What you are asked to do -
Give every line below again, exactly as it appears.

Saved data entries:
####################
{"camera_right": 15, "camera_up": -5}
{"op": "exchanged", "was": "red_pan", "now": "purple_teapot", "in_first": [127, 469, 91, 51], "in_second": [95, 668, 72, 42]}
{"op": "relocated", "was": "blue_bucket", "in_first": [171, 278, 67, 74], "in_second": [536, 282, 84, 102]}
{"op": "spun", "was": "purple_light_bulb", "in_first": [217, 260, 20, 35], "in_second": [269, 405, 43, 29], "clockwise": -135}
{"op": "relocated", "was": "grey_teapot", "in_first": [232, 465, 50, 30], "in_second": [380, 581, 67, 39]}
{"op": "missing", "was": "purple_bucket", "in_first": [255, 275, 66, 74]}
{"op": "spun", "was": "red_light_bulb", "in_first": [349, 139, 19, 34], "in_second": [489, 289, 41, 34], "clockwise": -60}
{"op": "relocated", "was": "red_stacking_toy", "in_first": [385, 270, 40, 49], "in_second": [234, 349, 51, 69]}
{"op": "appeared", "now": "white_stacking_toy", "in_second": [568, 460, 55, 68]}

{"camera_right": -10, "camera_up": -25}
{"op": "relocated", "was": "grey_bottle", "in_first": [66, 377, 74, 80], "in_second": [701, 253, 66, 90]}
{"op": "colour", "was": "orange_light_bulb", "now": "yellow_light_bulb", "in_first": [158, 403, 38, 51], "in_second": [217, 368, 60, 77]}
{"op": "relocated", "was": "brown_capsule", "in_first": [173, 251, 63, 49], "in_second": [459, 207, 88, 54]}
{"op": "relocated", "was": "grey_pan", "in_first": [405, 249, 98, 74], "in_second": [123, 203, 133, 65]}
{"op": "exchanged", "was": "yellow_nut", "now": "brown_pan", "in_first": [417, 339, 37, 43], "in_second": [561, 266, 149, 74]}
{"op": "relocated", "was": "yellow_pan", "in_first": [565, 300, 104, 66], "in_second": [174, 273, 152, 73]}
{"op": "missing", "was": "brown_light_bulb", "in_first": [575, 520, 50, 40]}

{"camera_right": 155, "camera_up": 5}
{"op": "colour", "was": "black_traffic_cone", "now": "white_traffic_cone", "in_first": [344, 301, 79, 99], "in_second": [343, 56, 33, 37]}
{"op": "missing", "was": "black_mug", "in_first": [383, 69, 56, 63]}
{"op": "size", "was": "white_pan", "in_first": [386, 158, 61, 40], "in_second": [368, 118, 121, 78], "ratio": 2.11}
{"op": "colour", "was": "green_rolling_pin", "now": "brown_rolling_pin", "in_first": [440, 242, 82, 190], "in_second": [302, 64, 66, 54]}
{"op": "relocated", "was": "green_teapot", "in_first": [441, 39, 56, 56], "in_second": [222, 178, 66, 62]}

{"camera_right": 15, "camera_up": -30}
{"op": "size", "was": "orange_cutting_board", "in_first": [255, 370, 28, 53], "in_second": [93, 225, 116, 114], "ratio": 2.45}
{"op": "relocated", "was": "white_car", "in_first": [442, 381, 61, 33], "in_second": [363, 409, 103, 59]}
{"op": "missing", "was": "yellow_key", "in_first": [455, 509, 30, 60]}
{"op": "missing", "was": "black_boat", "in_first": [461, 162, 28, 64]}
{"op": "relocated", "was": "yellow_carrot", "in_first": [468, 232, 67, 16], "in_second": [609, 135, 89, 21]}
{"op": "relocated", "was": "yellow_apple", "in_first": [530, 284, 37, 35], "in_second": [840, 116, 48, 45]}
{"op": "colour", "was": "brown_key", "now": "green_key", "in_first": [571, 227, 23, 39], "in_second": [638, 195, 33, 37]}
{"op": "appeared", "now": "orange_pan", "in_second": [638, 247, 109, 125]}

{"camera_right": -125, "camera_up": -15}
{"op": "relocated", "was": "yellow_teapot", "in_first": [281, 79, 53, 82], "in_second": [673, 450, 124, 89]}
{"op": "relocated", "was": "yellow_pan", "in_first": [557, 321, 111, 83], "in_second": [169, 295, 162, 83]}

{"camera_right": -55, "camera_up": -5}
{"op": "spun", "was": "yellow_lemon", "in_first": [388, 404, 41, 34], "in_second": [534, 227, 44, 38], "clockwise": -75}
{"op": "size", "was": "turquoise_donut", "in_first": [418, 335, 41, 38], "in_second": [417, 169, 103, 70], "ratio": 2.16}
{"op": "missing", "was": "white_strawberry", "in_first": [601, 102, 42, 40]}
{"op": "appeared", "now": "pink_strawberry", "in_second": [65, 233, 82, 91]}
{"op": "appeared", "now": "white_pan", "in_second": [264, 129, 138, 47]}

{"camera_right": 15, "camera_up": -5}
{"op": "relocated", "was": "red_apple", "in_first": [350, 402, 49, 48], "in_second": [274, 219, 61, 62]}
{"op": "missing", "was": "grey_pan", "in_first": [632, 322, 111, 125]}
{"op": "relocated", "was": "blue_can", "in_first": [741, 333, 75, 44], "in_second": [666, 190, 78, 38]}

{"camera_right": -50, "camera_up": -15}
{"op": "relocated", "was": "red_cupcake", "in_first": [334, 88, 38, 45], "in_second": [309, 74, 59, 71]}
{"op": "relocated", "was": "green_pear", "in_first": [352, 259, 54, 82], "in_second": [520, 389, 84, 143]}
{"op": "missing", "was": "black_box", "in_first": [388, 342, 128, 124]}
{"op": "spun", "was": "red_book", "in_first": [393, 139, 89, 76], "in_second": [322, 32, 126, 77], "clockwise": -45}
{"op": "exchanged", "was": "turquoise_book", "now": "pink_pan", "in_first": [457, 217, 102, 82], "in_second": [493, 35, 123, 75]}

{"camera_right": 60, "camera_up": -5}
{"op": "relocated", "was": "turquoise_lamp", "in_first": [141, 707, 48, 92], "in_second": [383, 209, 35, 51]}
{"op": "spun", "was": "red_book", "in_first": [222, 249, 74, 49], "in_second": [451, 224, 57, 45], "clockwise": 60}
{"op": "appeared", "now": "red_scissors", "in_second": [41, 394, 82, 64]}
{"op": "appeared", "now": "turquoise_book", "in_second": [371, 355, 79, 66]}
####################
Written solution -
{"camera_right": 15, "camera_up": -5}
{"op": "exchanged", "was": "red_pan", "now": "purple_teapot", "in_first": [127, 469, 91, 51], "in_second": [95, 668, 72, 42]}
{"op": "relocated", "was": "blue_bucket", "in_first": [171, 278, 67, 74], "in_second": [536, 282, 84, 102]}
{"op": "spun", "was": "purple_light_bulb", "in_first": [217, 260, 20, 35], "in_second": [269, 405, 43, 29], "clockwise": -135}
{"op": "relocated", "was": "grey_teapot", "in_first": [232, 465, 50, 30], "in_second": [380, 581, 67, 39]}
{"op": "missing", "was": "purple_bucket", "in_first": [255, 275, 66, 74]}
{"op": "spun", "was": "red_light_bulb", "in_first": [349, 139, 19, 34], "in_second": [489, 289, 41, 34], "clockwise": -60}
{"op": "relocated", "was": "red_stacking_toy", "in_first": [385, 270, 40, 49], "in_second": [234, 349, 51, 69]}
{"op": "appeared", "now": "white_stacking_toy", "in_second": [568, 460, 55, 68]}

{"camera_right": -10, "camera_up": -25}
{"op": "relocated", "was": "grey_bottle", "in_first": [66, 377, 74, 80], "in_second": [701, 253, 66, 90]}
{"op": "colour", "was": "orange_light_bulb", "now": "yellow_light_bulb", "in_first": [158, 403, 38, 51], "in_second": [217, 368, 60, 77]}
{"op": "relocated", "was": "brown_capsule", "in_first": [173, 251, 63, 49], "in_second": [459, 207, 88, 54]}
{"op": "relocated", "was": "grey_pan", "in_first": [405, 249, 98, 74], "in_second": [123, 203, 133, 65]}
{"op": "exchanged", "was": "yellow_nut", "now": "brown_pan", "in_first": [417, 339, 37, 43], "in_second": [561, 266, 149, 74]}
{"op": "relocated", "was": "yellow_pan", "in_first": [565, 300, 104, 66], "in_second": [174, 273, 152, 73]}
{"op": "missing", "was": "brown_light_bulb", "in_first": [575, 520, 50, 40]}

{"camera_right": 155, "camera_up": 5}
{"op": "colour", "was": "black_traffic_cone", "now": "white_traffic_cone", "in_first": [344, 301, 79, 99], "in_second": [343, 56, 33, 37]}
{"op": "missing", "was": "black_mug", "in_first": [383, 69, 56, 63]}
{"op": "size", "was": "white_pan", "in_first": [386, 158, 61, 40], "in_second": [368, 118, 121, 78], "ratio": 2.11}
{"op": "colour", "was": "green_rolling_pin", "now": "brown_rolling_pin", "in_first": [440, 242, 82, 190], "in_second": [302, 64, 66, 54]}
{"op": "relocated", "was": "green_teapot", "in_first": [441, 39, 56, 56], "in_second": [222, 178, 66, 62]}

{"camera_right": 15, "camera_up": -30}
{"op": "size", "was": "orange_cutting_board", "in_first": [255, 370, 28, 53], "in_second": [93, 225, 116, 114], "ratio": 2.45}
{"op": "relocated", "was": "white_car", "in_first": [442, 381, 61, 33], "in_second": [363, 409, 103, 59]}
{"op": "missing", "was": "yellow_key", "in_first": [455, 509, 30, 60]}
{"op": "missing", "was": "black_boat", "in_first": [461, 162, 28, 64]}
{"op": "relocated", "was": "yellow_carrot", "in_first": [468, 232, 67, 16], "in_second": [609, 135, 89, 21]}
{"op": "relocated", "was": "yellow_apple", "in_first": [530, 284, 37, 35], "in_second": [840, 116, 48, 45]}
{"op": "colour", "was": "brown_key", "now": "green_key", "in_first": [571, 227, 23, 39], "in_second": [638, 195, 33, 37]}
{"op": "appeared", "now": "orange_pan", "in_second": [638, 247, 109, 125]}

{"camera_right": -125, "camera_up": -15}
{"op": "relocated", "was": "yellow_teapot", "in_first": [281, 79, 53, 82], "in_second": [673, 450, 124, 89]}
{"op": "relocated", "was": "yellow_pan", "in_first": [557, 321, 111, 83], "in_second": [169, 295, 162, 83]}

{"camera_right": -55, "camera_up": -5}
{"op": "spun", "was": "yellow_lemon", "in_first": [388, 404, 41, 34], "in_second": [534, 227, 44, 38], "clockwise": -75}
{"op": "size", "was": "turquoise_donut", "in_first": [418, 335, 41, 38], "in_second": [417, 169, 103, 70], "ratio": 2.16}
{"op": "missing", "was": "white_strawberry", "in_first": [601, 102, 42, 40]}
{"op": "appeared", "now": "pink_strawberry", "in_second": [65, 233, 82, 91]}
{"op": "appeared", "now": "white_pan", "in_second": [264, 129, 138, 47]}

{"camera_right": 15, "camera_up": -5}
{"op": "relocated", "was": "red_apple", "in_first": [350, 402, 49, 48], "in_second": [274, 219, 61, 62]}
{"op": "missing", "was": "grey_pan", "in_first": [632, 322, 111, 125]}
{"op": "relocated", "was": "blue_can", "in_first": [741, 333, 75, 44], "in_second": [666, 190, 78, 38]}

{"camera_right": -50, "camera_up": -15}
{"op": "relocated", "was": "red_cupcake", "in_first": [334, 88, 38, 45], "in_second": [309, 74, 59, 71]}
{"op": "relocated", "was": "green_pear", "in_first": [352, 259, 54, 82], "in_second": [520, 389, 84, 143]}
{"op": "missing", "was": "black_box", "in_first": [388, 342, 128, 124]}
{"op": "spun", "was": "red_book", "in_first": [393, 139, 89, 76], "in_second": [322, 32, 126, 77], "clockwise": -45}
{"op": "exchanged", "was": "turquoise_book", "now": "pink_pan", "in_first": [457, 217, 102, 82], "in_second": [493, 35, 123, 75]}

{"camera_right": 60, "camera_up": -5}
{"op": "relocated", "was": "turquoise_lamp", "in_first": [141, 707, 48, 92], "in_second": [383, 209, 35, 51]}
{"op": "spun", "was": "red_book", "in_first": [222, 249, 74, 49], "in_second": [451, 224, 57, 45], "clockwise": 60}
{"op": "appeared", "now": "red_scissors", "in_second": [41, 394, 82, 64]}
{"op": "appeared", "now": "turquoise_book", "in_second": [371, 355, 79, 66]}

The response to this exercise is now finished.